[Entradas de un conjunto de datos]
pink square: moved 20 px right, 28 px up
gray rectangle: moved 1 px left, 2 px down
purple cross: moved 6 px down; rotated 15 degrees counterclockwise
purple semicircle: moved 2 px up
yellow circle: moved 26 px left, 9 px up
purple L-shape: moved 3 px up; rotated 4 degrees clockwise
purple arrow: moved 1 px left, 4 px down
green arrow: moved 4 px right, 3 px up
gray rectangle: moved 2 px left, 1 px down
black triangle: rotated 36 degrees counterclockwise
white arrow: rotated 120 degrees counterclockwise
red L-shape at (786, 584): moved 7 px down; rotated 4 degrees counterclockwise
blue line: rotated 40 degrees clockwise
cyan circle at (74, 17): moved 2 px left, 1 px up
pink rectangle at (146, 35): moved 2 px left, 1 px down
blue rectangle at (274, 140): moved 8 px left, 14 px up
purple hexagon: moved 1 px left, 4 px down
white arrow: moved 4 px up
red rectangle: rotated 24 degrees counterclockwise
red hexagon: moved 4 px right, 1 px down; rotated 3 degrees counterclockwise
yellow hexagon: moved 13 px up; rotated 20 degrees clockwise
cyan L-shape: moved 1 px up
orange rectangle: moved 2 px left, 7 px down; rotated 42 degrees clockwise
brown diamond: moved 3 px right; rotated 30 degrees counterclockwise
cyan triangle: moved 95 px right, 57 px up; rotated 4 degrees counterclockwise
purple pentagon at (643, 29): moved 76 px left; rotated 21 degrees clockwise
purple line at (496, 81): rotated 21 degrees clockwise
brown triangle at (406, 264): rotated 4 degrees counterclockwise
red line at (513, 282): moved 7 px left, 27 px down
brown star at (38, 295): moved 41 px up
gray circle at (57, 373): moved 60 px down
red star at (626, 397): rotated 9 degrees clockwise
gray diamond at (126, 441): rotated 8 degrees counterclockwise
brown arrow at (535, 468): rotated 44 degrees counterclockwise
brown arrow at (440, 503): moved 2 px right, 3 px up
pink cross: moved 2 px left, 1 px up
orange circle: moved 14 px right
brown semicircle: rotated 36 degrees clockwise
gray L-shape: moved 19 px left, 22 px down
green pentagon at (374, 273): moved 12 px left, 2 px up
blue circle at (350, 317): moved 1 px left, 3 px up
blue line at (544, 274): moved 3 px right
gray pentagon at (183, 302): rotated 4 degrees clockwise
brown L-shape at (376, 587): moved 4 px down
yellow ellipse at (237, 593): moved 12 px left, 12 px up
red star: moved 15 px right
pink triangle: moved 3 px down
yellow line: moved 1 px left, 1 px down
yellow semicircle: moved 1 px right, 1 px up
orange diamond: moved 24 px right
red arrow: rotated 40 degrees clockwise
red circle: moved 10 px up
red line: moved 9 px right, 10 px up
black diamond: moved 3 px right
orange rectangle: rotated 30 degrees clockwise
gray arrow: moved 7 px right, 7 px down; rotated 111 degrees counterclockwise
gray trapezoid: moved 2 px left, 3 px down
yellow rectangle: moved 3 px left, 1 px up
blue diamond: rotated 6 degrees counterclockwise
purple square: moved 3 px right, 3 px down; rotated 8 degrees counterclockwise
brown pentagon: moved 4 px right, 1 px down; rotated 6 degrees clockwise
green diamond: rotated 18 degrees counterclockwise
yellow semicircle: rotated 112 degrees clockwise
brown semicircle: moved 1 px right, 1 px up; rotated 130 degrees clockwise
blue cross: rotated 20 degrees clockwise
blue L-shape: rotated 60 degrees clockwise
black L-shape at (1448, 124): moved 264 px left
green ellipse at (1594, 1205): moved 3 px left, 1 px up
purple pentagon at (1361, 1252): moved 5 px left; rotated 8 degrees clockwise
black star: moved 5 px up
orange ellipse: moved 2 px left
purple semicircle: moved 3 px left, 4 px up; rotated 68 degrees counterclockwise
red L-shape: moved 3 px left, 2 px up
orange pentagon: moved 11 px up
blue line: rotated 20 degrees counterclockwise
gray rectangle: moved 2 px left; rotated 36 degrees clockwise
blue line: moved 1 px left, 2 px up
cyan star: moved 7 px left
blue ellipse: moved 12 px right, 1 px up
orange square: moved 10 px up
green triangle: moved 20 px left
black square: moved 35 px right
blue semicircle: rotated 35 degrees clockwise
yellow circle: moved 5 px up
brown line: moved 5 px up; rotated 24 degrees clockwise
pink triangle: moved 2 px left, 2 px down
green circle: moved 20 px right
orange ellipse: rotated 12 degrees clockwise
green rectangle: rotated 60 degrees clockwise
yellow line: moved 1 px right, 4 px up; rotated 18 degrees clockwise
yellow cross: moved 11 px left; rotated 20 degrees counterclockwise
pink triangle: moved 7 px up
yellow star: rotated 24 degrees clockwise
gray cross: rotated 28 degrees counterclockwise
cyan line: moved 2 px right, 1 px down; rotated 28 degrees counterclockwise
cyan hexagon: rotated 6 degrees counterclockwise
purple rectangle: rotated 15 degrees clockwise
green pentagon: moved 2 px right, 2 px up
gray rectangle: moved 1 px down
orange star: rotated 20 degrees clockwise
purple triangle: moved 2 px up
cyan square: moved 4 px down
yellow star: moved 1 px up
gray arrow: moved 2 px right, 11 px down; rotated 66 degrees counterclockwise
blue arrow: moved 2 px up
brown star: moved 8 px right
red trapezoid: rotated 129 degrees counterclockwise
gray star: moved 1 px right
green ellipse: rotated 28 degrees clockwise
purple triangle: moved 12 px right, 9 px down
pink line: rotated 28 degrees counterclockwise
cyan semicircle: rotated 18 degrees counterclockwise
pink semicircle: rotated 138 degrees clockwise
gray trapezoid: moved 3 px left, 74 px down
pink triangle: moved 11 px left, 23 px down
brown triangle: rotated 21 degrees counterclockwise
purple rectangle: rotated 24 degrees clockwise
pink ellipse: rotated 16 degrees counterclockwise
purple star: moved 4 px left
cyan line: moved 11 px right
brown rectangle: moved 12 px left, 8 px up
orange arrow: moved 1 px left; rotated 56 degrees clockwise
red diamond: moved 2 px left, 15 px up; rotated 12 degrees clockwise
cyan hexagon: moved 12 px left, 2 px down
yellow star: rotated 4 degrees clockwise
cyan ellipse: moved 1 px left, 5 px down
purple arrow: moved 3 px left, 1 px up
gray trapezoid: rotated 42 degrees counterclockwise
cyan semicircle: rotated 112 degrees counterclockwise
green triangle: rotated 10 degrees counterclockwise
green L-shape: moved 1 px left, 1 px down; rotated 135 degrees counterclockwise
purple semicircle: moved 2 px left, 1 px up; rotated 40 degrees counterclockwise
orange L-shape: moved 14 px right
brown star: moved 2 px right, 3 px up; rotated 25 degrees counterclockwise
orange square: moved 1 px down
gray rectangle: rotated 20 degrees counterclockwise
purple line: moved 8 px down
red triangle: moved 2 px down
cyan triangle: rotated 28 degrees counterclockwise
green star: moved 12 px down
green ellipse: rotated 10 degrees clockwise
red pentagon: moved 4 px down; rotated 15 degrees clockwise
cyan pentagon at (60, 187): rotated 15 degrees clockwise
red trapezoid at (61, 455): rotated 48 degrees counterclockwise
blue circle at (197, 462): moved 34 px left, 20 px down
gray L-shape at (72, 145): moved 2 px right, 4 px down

> **REQUISITOS DEL EJERCICIO**: Sustituye "counterclockwise" por "anticlockwise" en todas las líneas y escríbelas de nuevo sin ningún otro cambio.

> **RESULTADO**:
pink square: moved 20 px right, 28 px up
gray rectangle: moved 1 px left, 2 px down
purple cross: moved 6 px down; rotated 15 degrees anticlockwise
purple semicircle: moved 2 px up
yellow circle: moved 26 px left, 9 px up
purple L-shape: moved 3 px up; rotated 4 degrees clockwise
purple arrow: moved 1 px left, 4 px down
green arrow: moved 4 px right, 3 px up
gray rectangle: moved 2 px left, 1 px down
black triangle: rotated 36 degrees anticlockwise
white arrow: rotated 120 degrees anticlockwise
red L-shape at (786, 584): moved 7 px down; rotated 4 degrees anticlockwise
blue line: rotated 40 degrees clockwise
cyan circle at (74, 17): moved 2 px left, 1 px up
pink rectangle at (146, 35): moved 2 px left, 1 px down
blue rectangle at (274, 140): moved 8 px left, 14 px up
purple hexagon: moved 1 px left, 4 px down
white arrow: moved 4 px up
red rectangle: rotated 24 degrees anticlockwise
red hexagon: moved 4 px right, 1 px down; rotated 3 degrees anticlockwise
yellow hexagon: moved 13 px up; rotated 20 degrees clockwise
cyan L-shape: moved 1 px up
orange rectangle: moved 2 px left, 7 px down; rotated 42 degrees clockwise
brown diamond: moved 3 px right; rotated 30 degrees anticlockwise
cyan triangle: moved 95 px right, 57 px up; rotated 4 degrees anticlockwise
purple pentagon at (643, 29): moved 76 px left; rotated 21 degrees clockwise
purple line at (496, 81): rotated 21 degrees clockwise
brown triangle at (406, 264): rotated 4 degrees anticlockwise
red line at (513, 282): moved 7 px left, 27 px down
brown star at (38, 295): moved 41 px up
gray circle at (57, 373): moved 60 px down
red star at (626, 397): rotated 9 degrees clockwise
gray diamond at (126, 441): rotated 8 degrees anticlockwise
brown arrow at (535, 468): rotated 44 degrees anticlockwise
brown arrow at (440, 503): moved 2 px right, 3 px up
pink cross: moved 2 px left, 1 px up
orange circle: moved 14 px right
brown semicircle: rotated 36 degrees clockwise
gray L-shape: moved 19 px left, 22 px down
green pentagon at (374, 273): moved 12 px left, 2 px up
blue circle at (350, 317): moved 1 px left, 3 px up
blue line at (544, 274): moved 3 px right
gray pentagon at (183, 302): rotated 4 degrees clockwise
brown L-shape at (376, 587): moved 4 px down
yellow ellipse at (237, 593): moved 12 px left, 12 px up
red star: moved 15 px right
pink triangle: moved 3 px down
yellow line: moved 1 px left, 1 px down
yellow semicircle: moved 1 px right, 1 px up
orange diamond: moved 24 px right
red arrow: rotated 40 degrees clockwise
red circle: moved 10 px up
red line: moved 9 px right, 10 px up
black diamond: moved 3 px right
orange rectangle: rotated 30 degrees clockwise
gray arrow: moved 7 px right, 7 px down; rotated 111 degrees anticlockwise
gray trapezoid: moved 2 px left, 3 px down
yellow rectangle: moved 3 px left, 1 px up
blue diamond: rotated 6 degrees anticlockwise
purple square: moved 3 px right, 3 px down; rotated 8 degrees anticlockwise
brown pentagon: moved 4 px right, 1 px down; rotated 6 degrees clockwise
green diamond: rotated 18 degrees anticlockwise
yellow semicircle: rotated 112 degrees clockwise
brown semicircle: moved 1 px right, 1 px up; rotated 130 degrees clockwise
blue cross: rotated 20 degrees clockwise
blue L-shape: rotated 60 degrees clockwise
black L-shape at (1448, 124): moved 264 px left
green ellipse at (1594, 1205): moved 3 px left, 1 px up
purple pentagon at (1361, 1252): moved 5 px left; rotated 8 degrees clockwise
black star: moved 5 px up
orange ellipse: moved 2 px left
purple semicircle: moved 3 px left, 4 px up; rotated 68 degrees anticlockwise
red L-shape: moved 3 px left, 2 px up
orange pentagon: moved 11 px up
blue line: rotated 20 degrees anticlockwise
gray rectangle: moved 2 px left; rotated 36 degrees clockwise
blue line: moved 1 px left, 2 px up
cyan star: moved 7 px left
blue ellipse: moved 12 px right, 1 px up
orange square: moved 10 px up
green triangle: moved 20 px left
black square: moved 35 px right
blue semicircle: rotated 35 degrees clockwise
yellow circle: moved 5 px up
brown line: moved 5 px up; rotated 24 degrees clockwise
pink triangle: moved 2 px left, 2 px down
green circle: moved 20 px right
orange ellipse: rotated 12 degrees clockwise
green rectangle: rotated 60 degrees clockwise
yellow line: moved 1 px right, 4 px up; rotated 18 degrees clockwise
yellow cross: moved 11 px left; rotated 20 degrees anticlockwise
pink triangle: moved 7 px up
yellow star: rotated 24 degrees clockwise
gray cross: rotated 28 degrees anticlockwise
cyan line: moved 2 px right, 1 px down; rotated 28 degrees anticlockwise
cyan hexagon: rotated 6 degrees anticlockwise
purple rectangle: rotated 15 degrees clockwise
green pentagon: moved 2 px right, 2 px up
gray rectangle: moved 1 px down
orange star: rotated 20 degrees clockwise
purple triangle: moved 2 px up
cyan square: moved 4 px down
yellow star: moved 1 px up
gray arrow: moved 2 px right, 11 px down; rotated 66 degrees anticlockwise
blue arrow: moved 2 px up
brown star: moved 8 px right
red trapezoid: rotated 129 degrees anticlockwise
gray star: moved 1 px right
green ellipse: rotated 28 degrees clockwise
purple triangle: moved 12 px right, 9 px down
pink line: rotated 28 degrees anticlockwise
cyan semicircle: rotated 18 degrees anticlockwise
pink semicircle: rotated 138 degrees clockwise
gray trapezoid: moved 3 px left, 74 px down
pink triangle: moved 11 px left, 23 px down
brown triangle: rotated 21 degrees anticlockwise
purple rectangle: rotated 24 degrees clockwise
pink ellipse: rotated 16 degrees anticlockwise
purple star: moved 4 px left
cyan line: moved 11 px right
brown rectangle: moved 12 px left, 8 px up
orange arrow: moved 1 px left; rotated 56 degrees clockwise
red diamond: moved 2 px left, 15 px up; rotated 12 degrees clockwise
cyan hexagon: moved 12 px left, 2 px down
yellow star: rotated 4 degrees clockwise
cyan ellipse: moved 1 px left, 5 px down
purple arrow: moved 3 px left, 1 px up
gray trapezoid: rotated 42 degrees anticlockwise
cyan semicircle: rotated 112 degrees anticlockwise
green triangle: rotated 10 degrees anticlockwise
green L-shape: moved 1 px left, 1 px down; rotated 135 degrees anticlockwise
purple semicircle: moved 2 px left, 1 px up; rotated 40 degrees anticlockwise
orange L-shape: moved 14 px right
brown star: moved 2 px right, 3 px up; rotated 25 degrees anticlockwise
orange square: moved 1 px down
gray rectangle: rotated 20 degrees anticlockwise
purple line: moved 8 px down
red triangle: moved 2 px down
cyan triangle: rotated 28 degrees anticlockwise
green star: moved 12 px down
green ellipse: rotated 10 degrees clockwise
red pentagon: moved 4 px down; rotated 15 degrees clockwise
cyan pentagon at (60, 187): rotated 15 degrees clockwise
red trapezoid at (61, 455): rotated 48 degrees anticlockwise
blue circle at (197, 462): moved 34 px left, 20 px down
gray L-shape at (72, 145): moved 2 px right, 4 px down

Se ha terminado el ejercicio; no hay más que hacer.